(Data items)
■ ■ ■
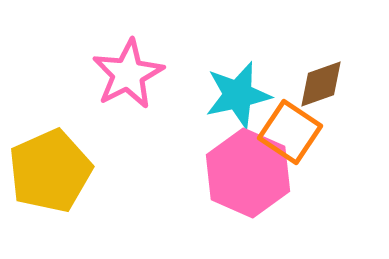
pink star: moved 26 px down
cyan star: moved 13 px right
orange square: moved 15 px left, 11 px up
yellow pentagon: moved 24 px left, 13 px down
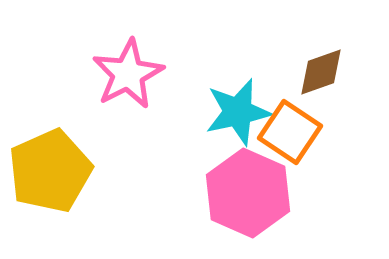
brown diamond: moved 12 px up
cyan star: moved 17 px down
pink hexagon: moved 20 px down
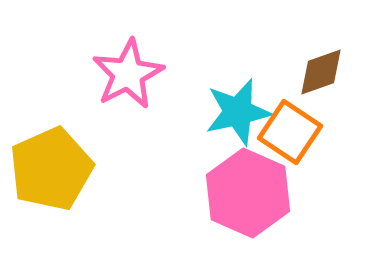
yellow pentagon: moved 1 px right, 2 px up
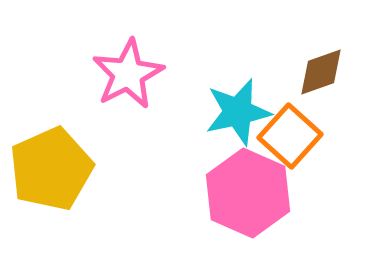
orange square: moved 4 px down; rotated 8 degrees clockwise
■ ■ ■
WHAT YOU ARE ASKED TO DO - Rewrite every item, replacing each "star" with "triangle" and changing nothing else. Leave the pictures out of your answer.

EXERCISE RESULT -
pink triangle: moved 26 px down
cyan triangle: moved 13 px right
orange square: moved 15 px left, 11 px up
yellow pentagon: moved 24 px left, 13 px down
brown diamond: moved 12 px up
cyan triangle: moved 17 px down
pink hexagon: moved 20 px down
yellow pentagon: moved 1 px right, 2 px up
orange square: moved 4 px down; rotated 8 degrees clockwise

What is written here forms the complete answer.